Task description:
Your result will be the set of lines with "camera", copied from the material below.

......

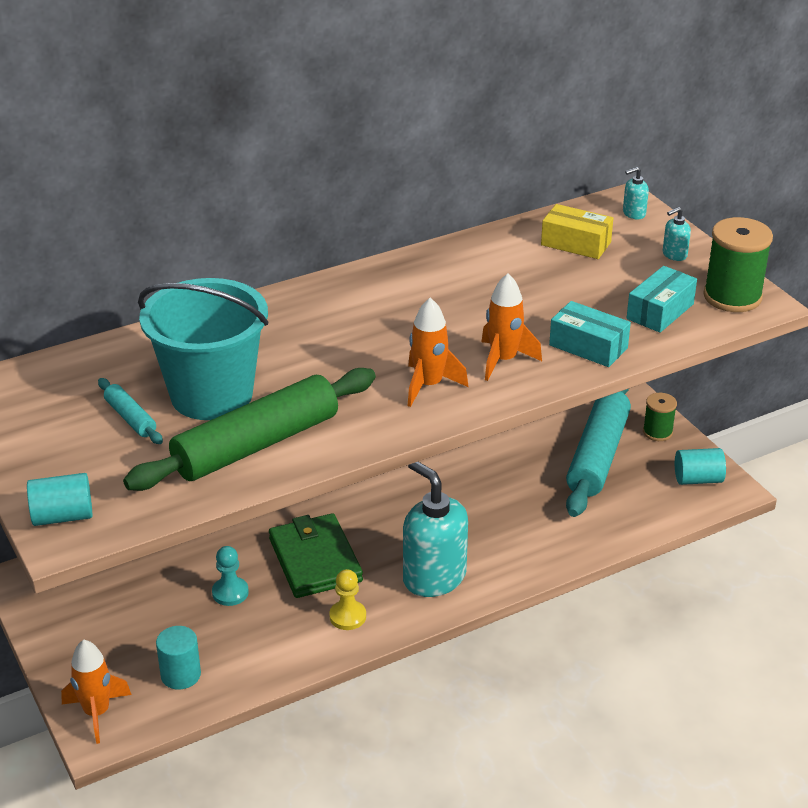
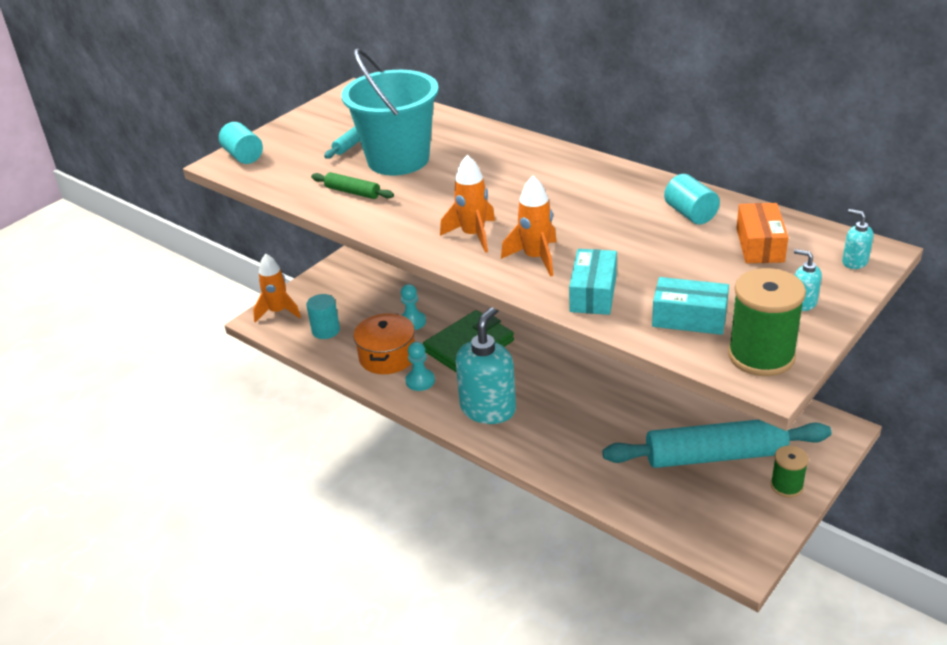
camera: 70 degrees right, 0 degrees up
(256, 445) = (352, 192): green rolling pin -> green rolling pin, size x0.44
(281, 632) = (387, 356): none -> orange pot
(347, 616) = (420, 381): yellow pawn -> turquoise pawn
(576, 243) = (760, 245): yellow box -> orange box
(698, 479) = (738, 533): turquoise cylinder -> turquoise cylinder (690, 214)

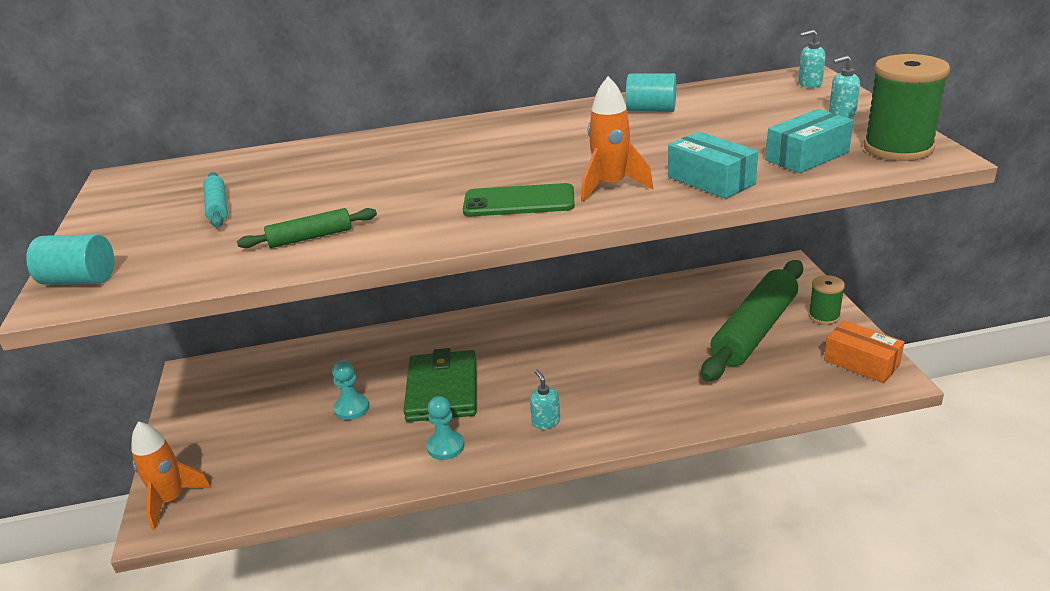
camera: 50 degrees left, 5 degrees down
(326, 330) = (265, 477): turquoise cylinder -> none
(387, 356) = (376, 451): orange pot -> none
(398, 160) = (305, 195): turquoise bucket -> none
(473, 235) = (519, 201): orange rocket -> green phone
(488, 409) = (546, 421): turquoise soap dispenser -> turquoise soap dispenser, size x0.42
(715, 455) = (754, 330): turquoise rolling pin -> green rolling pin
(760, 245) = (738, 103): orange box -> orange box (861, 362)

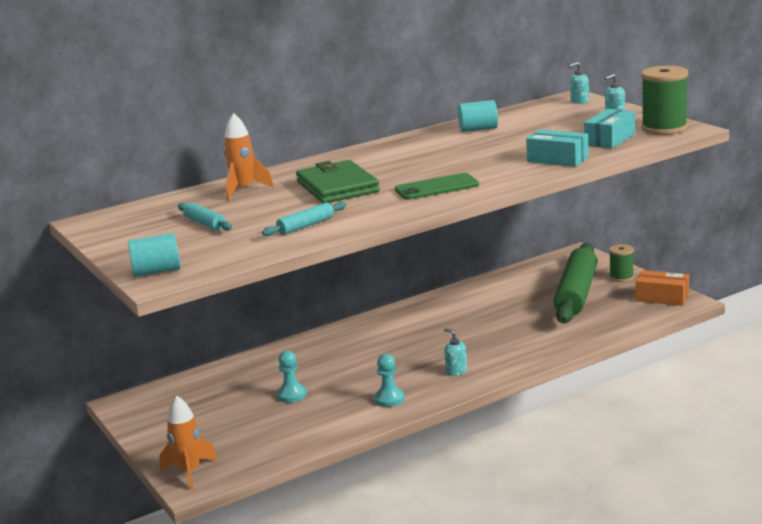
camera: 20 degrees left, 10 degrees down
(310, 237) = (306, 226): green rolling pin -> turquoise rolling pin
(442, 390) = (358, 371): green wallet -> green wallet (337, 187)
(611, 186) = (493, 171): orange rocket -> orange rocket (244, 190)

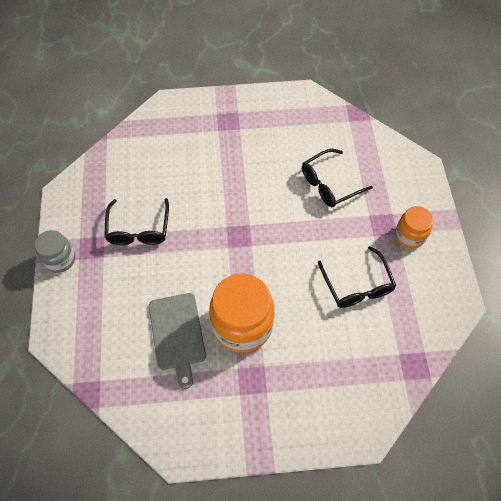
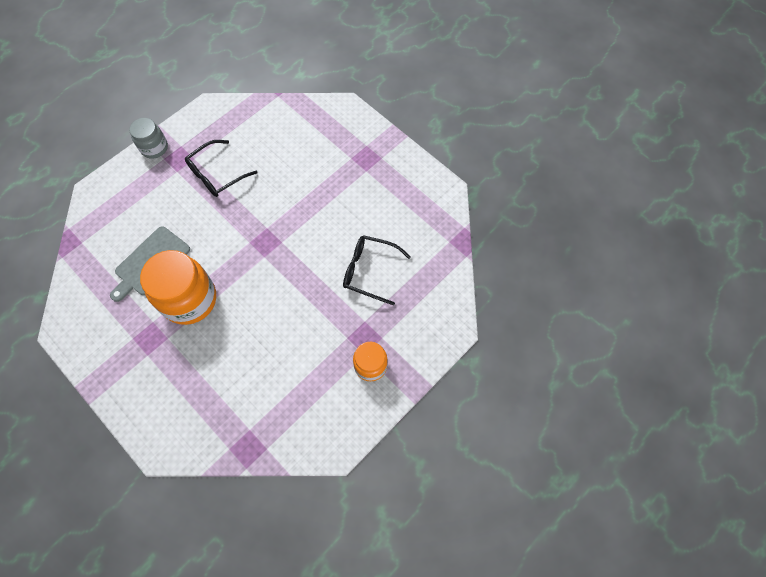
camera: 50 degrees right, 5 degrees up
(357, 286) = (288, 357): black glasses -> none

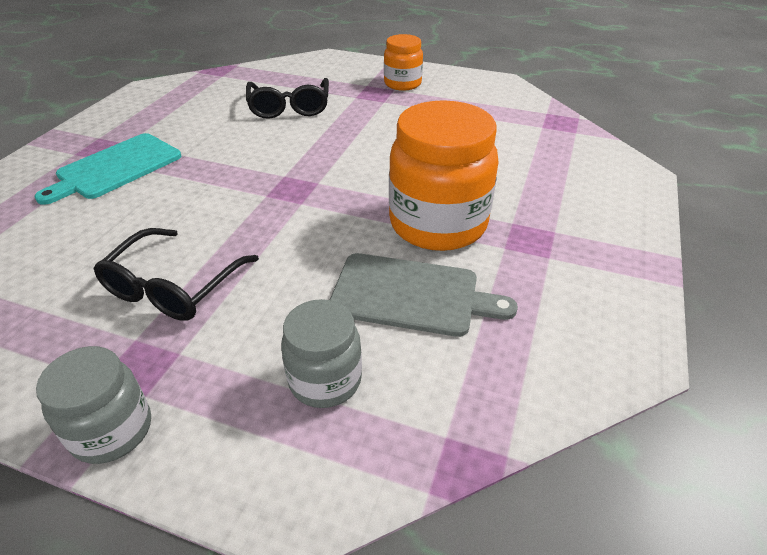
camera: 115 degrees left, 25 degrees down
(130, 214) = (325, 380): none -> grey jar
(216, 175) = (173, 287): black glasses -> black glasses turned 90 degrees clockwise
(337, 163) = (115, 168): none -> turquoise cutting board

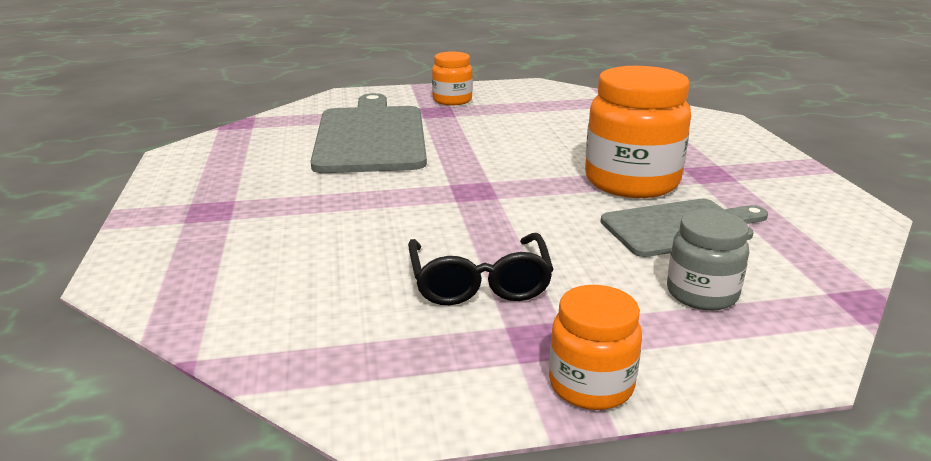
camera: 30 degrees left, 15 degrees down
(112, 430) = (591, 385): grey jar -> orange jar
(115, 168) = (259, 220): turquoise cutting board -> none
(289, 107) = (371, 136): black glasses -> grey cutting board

......

Answer to the problem:
camera: 70 degrees right, 0 degrees up
camera: 50 degrees left, 5 degrees down
camera: 20 degrees left, 10 degrees down
camera: 50 degrees right, 5 degrees up
camera: 115 degrees left, 25 degrees down
camera: 30 degrees left, 15 degrees down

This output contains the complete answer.